-- Job --
Show each line in the listing below that contains the word "blue".

-- Material for the task --
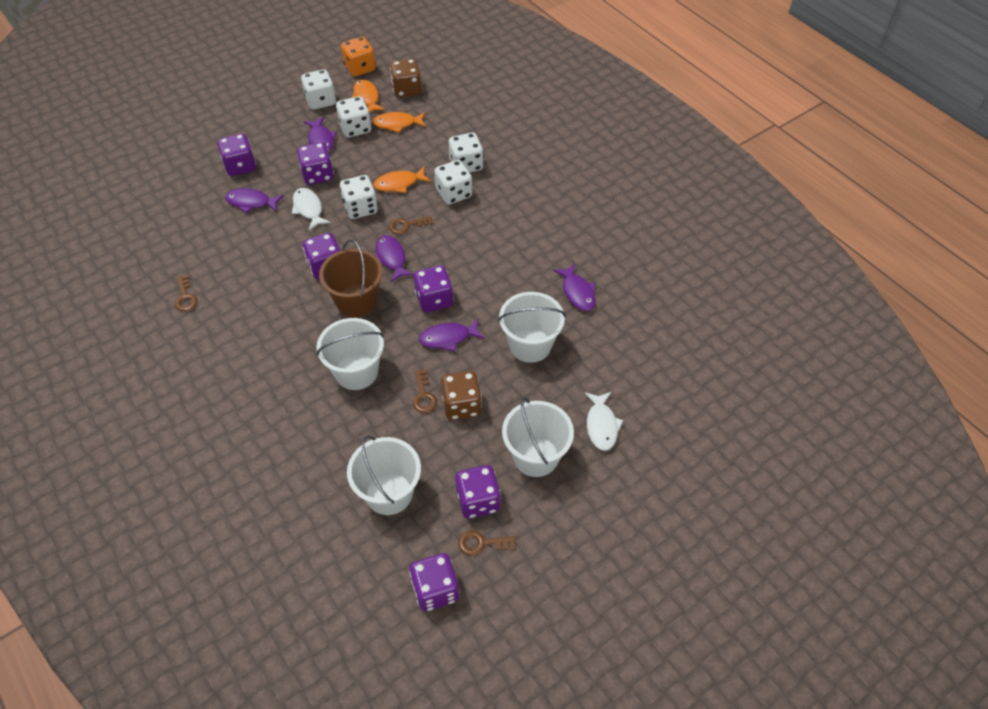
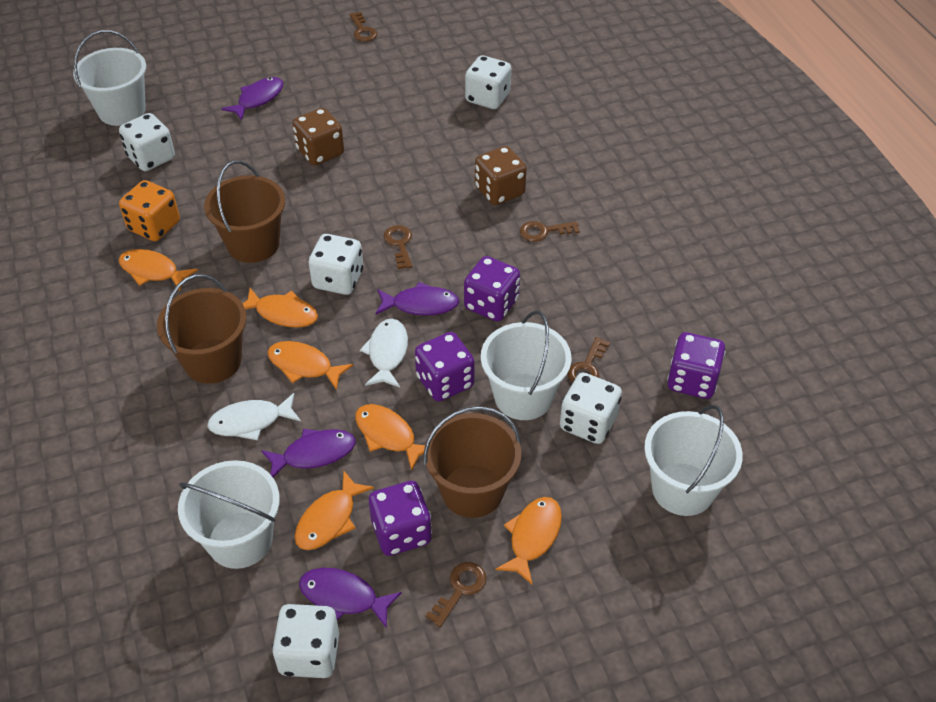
brown bucket: [319,239,383,317] = 1 -> [157,275,247,384] [204,161,285,263] [424,406,521,518] = 3
brown key: [175,274,198,312] [389,216,433,234] [413,369,437,413] [458,531,516,556] = 4 -> [349,12,377,42] [384,225,413,269] [426,562,486,627] [520,221,580,242] [568,337,610,383] = 5
orange fish: [352,79,385,112] [373,112,426,133] [374,166,431,193] = 3 -> [119,249,198,291] [243,288,318,328] [267,341,353,390] [295,471,374,550] [355,404,425,471] [495,497,562,584] = 6
purple dice: [218,134,256,176] [297,142,334,185] [303,233,341,280] [409,553,460,611] [414,265,454,313] [455,465,501,519] = 6 -> [369,481,432,556] [415,332,475,402] [464,256,520,321] [667,332,726,399] = 4
purple fish: [225,188,284,213] [304,117,337,152] [376,235,414,282] [419,319,484,352] [553,263,596,311] = 5 -> [221,77,283,120] [261,429,356,477] [299,568,402,628] [375,282,459,316] = 4

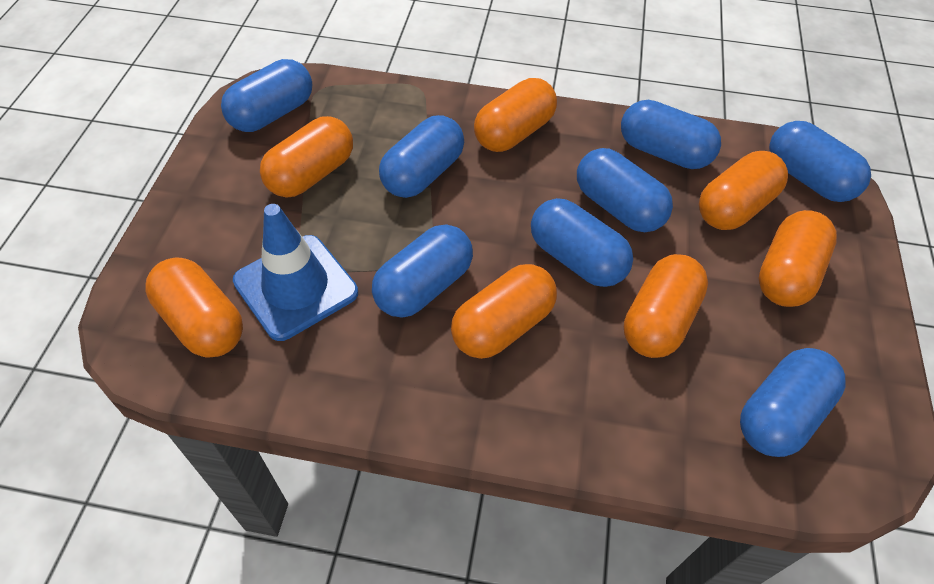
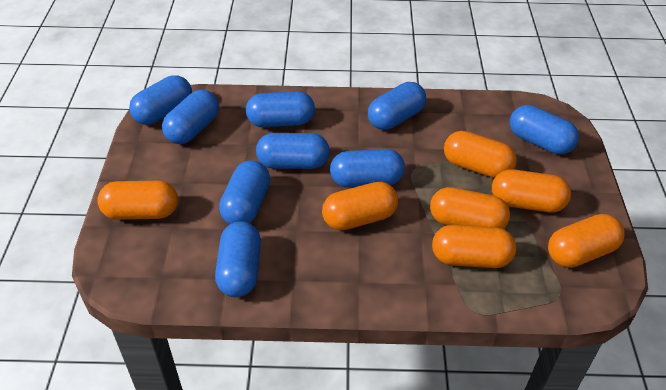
blue capsule: [221,59,312,132] [372,224,473,317] [379,115,464,198] [531,198,633,287] [577,148,673,232] [621,100,721,169] [740,348,846,457] [769,121,871,202] = 8 -> [129,75,192,125] [162,90,219,144] [215,221,261,297] [219,160,270,224] [246,91,315,127] [256,133,330,169] [330,149,405,188] [368,82,426,130] [510,105,579,155] = 9
blue traffic cone: [233,204,358,341] = 1 -> none = 0

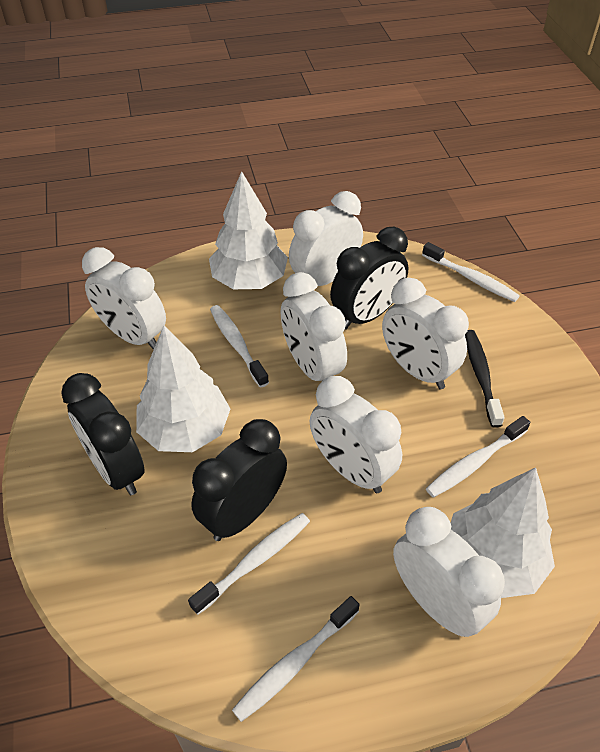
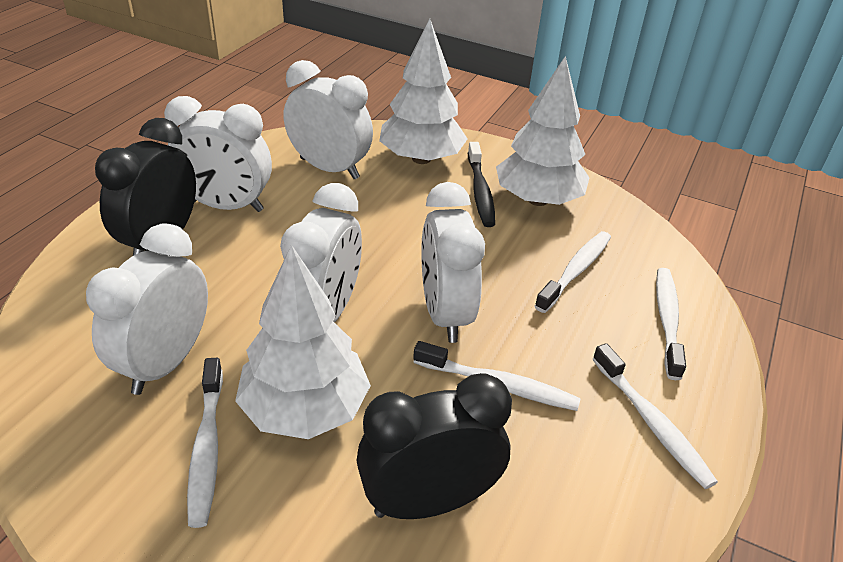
black clock: [61,373,145,495] [191,419,287,541] [330,227,409,330] = 3 -> [95,118,196,256] [357,373,512,519] = 2
white clock: [82,247,166,350] [281,272,347,381] [289,191,363,286] [310,376,402,493] [382,278,469,389] [393,507,505,637] = 6 -> [86,223,208,395] [164,96,272,212] [280,183,362,323] [284,60,373,179] [421,182,485,343] = 5

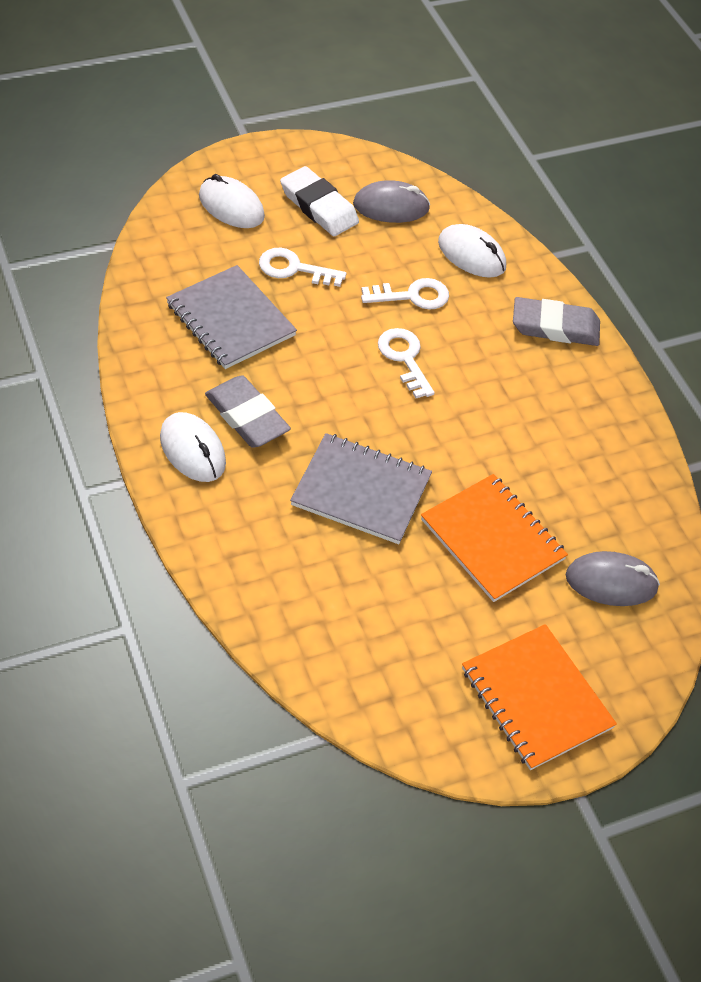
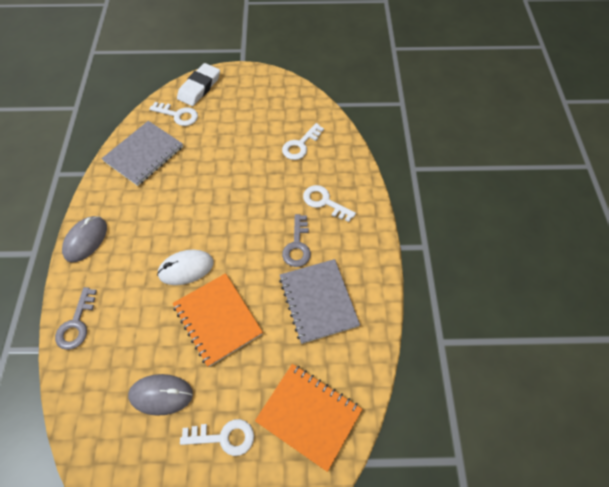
grey eraser: [205,375,291,448] [513,297,600,346] = 2 -> none = 0
grey key: none = 0 -> [55,287,97,350] [282,214,311,267] = 2
white key: [259,248,346,287] [361,278,449,310] [378,328,435,398] = 3 -> [149,102,198,126] [180,419,254,456] [282,123,324,160] [303,185,356,222] = 4
white mouse: [160,412,226,482] [199,174,265,228] [438,224,506,278] = 3 -> [157,249,214,285] = 1

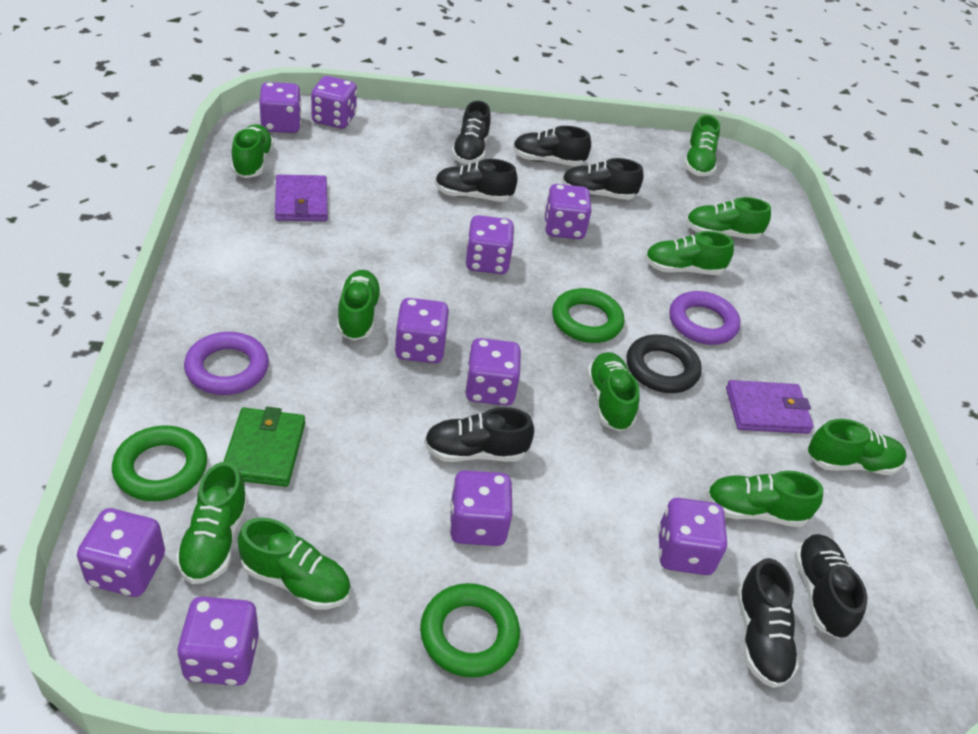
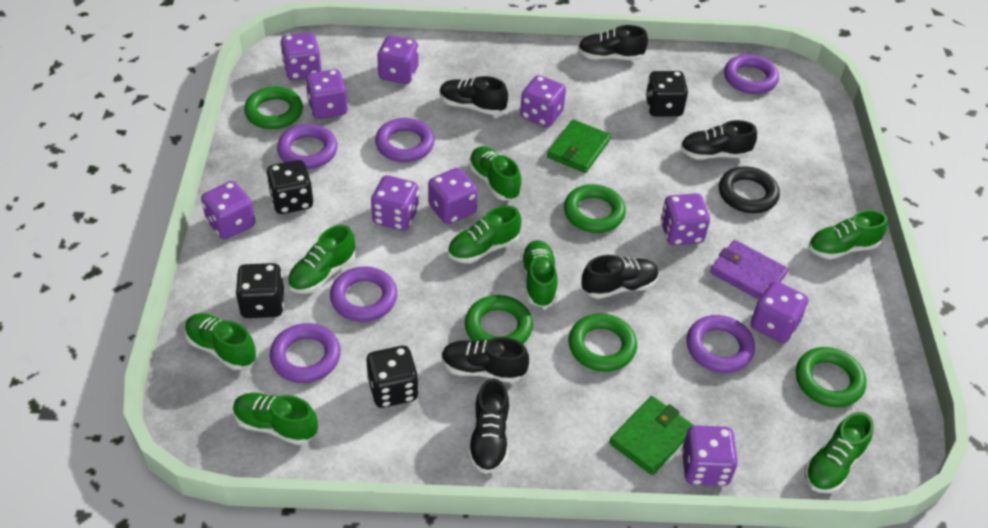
black dice: none = 0 -> [235,263,284,318] [266,160,313,214] [367,346,419,408] [645,71,688,117] = 4
black shoe: [424,407,534,462] [435,159,518,202] [452,101,491,164] [513,126,591,166] [562,158,644,200] [737,558,799,688] [794,534,867,639] = 7 -> [440,76,508,115] [442,337,529,383] [468,378,509,474] [578,25,648,60] [581,255,659,299] [680,120,757,160] = 6
green ring: [112,425,207,501] [420,583,520,677] [552,288,624,343] = 3 -> [244,86,303,129] [465,295,533,344] [564,184,626,233] [568,313,637,372] [796,347,866,407] = 5
green shoe: [176,462,249,584] [231,124,274,178] [238,517,351,610] [337,270,382,341] [587,352,640,432] [645,231,734,275] [684,115,720,176] [685,197,771,239] [706,471,823,527] [808,419,907,475] = 10 -> [185,313,256,370] [233,393,318,445] [288,225,355,294] [448,205,521,263] [469,146,521,201] [521,240,557,307] [804,412,874,493] [809,210,888,259] = 8
green wallet: [223,407,305,487] = 1 -> [547,119,611,173] [609,396,694,475] = 2
purple ring: [184,332,269,395] [669,291,740,345] = 2 -> [270,323,341,383] [277,124,338,169] [330,266,397,322] [375,118,435,162] [686,315,755,373] [724,54,779,94] = 6
purple wallet: [275,175,328,221] [726,380,814,434] = 2 -> [710,240,788,300] = 1

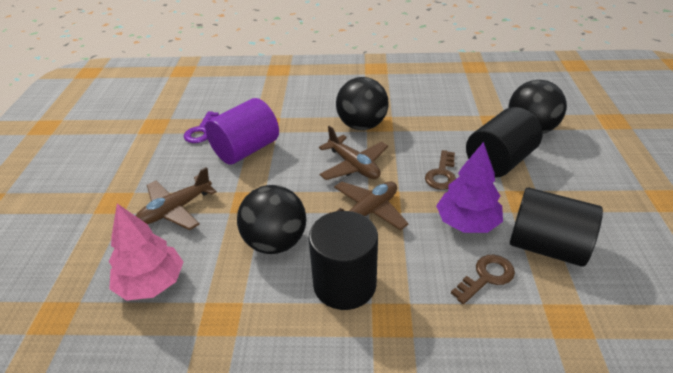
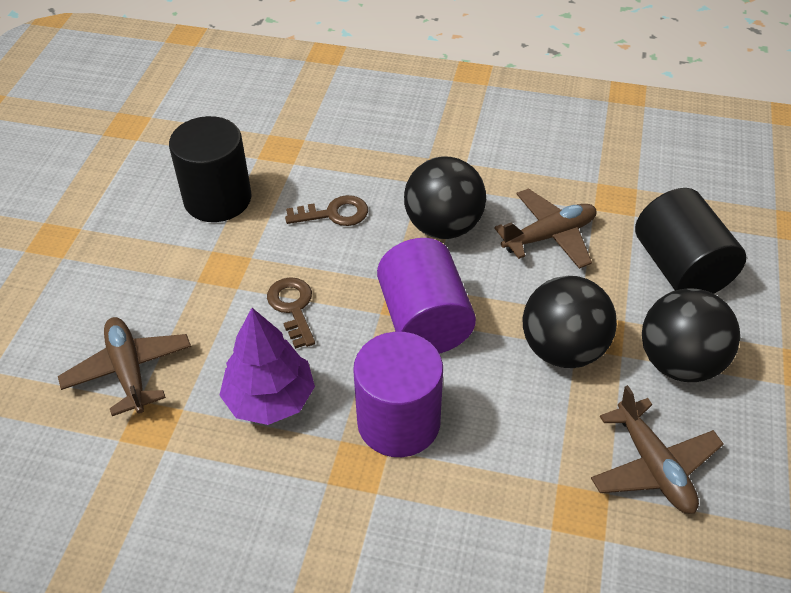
black cylinder: [309,211,378,310] [466,107,542,178] [510,187,603,267] = 3 -> [169,116,252,222] [635,188,746,294] = 2
pink tree: [109,204,184,301] = 1 -> none = 0
purple cylinder: [205,98,279,165] = 1 -> [353,332,443,457] [377,238,476,354] = 2
purple key: [184,111,219,143] = 1 -> none = 0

-- Solution to this task --
blue capsule: [221,59,312,132] [372,224,473,317] [379,115,464,198] [531,198,633,287] [577,148,673,232] [621,100,721,169] [740,348,846,457] [769,121,871,202] = 8 -> [129,75,192,125] [162,90,219,144] [215,221,261,297] [219,160,270,224] [246,91,315,127] [256,133,330,169] [330,149,405,188] [368,82,426,130] [510,105,579,155] = 9
blue traffic cone: [233,204,358,341] = 1 -> none = 0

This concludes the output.